**Stored rows**
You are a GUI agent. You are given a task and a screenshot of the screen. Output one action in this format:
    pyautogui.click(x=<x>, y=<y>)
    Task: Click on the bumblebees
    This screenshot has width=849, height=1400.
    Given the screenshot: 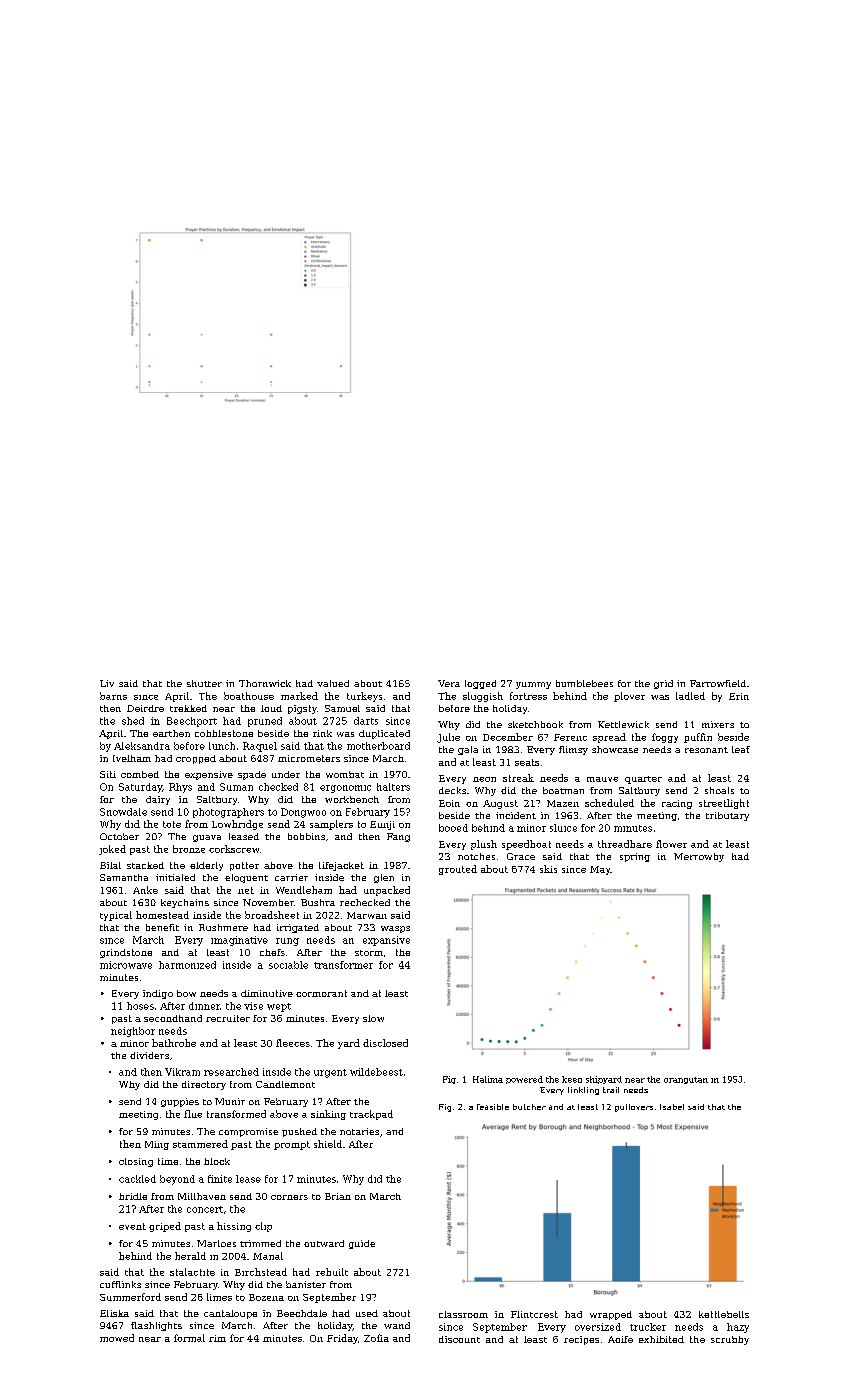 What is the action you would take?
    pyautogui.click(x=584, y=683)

**What is required**
Please copy the data from its first line through the line containing "This screenshot has", swapping "bumblebees" for "butterflies" and changing nothing else.

**Result below**
You are a GUI agent. You are given a task and a screenshot of the screen. Output one action in this format:
    pyautogui.click(x=<x>, y=<y>)
    Task: Click on the butterflies
    This screenshot has width=849, height=1400.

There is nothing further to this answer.